What is expected
Without including any images, repeat the listing below exactly.

· · · · · · ·

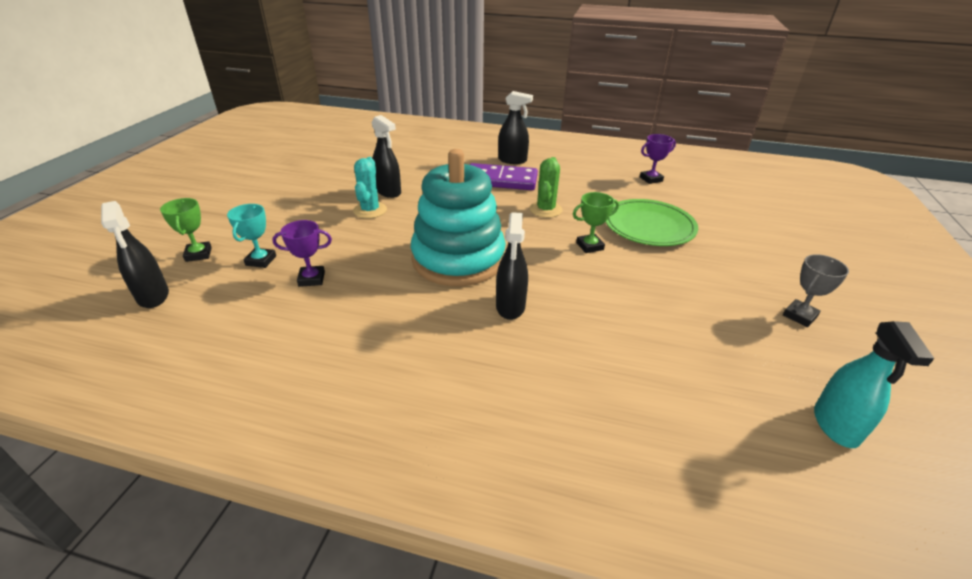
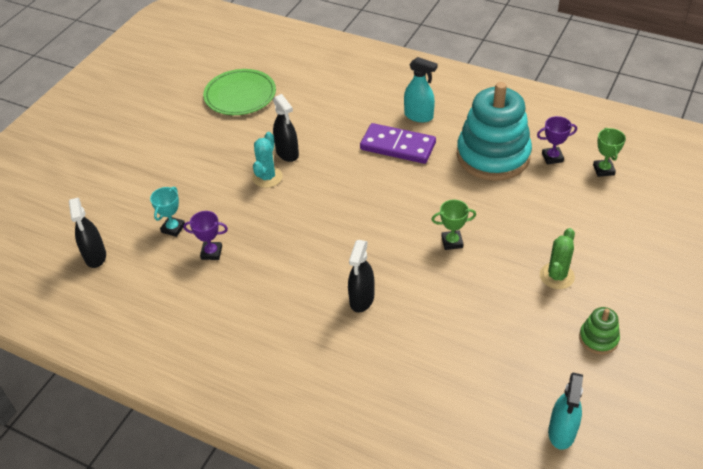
camera: 15 degrees right, 10 degrees up
(198, 254) = (125, 216): green trophy -> green trophy (603, 170)
(458, 259) = (332, 244): turquoise stacking toy -> turquoise stacking toy (493, 156)
(512, 160) = (419, 116): black spray bottle -> turquoise spray bottle
(545, 210) = (428, 192): green cactus -> green cactus (556, 276)
(649, 226) = (518, 223): green plate -> green plate (240, 95)
(799, 316) = (598, 338): grey trophy -> green stacking toy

· · · · · · ·

Written solution
camera: 15 degrees right, 10 degrees up
(198, 254) = (125, 216): green trophy -> green trophy (603, 170)
(458, 259) = (332, 244): turquoise stacking toy -> turquoise stacking toy (493, 156)
(512, 160) = (419, 116): black spray bottle -> turquoise spray bottle
(545, 210) = (428, 192): green cactus -> green cactus (556, 276)
(649, 226) = (518, 223): green plate -> green plate (240, 95)
(799, 316) = (598, 338): grey trophy -> green stacking toy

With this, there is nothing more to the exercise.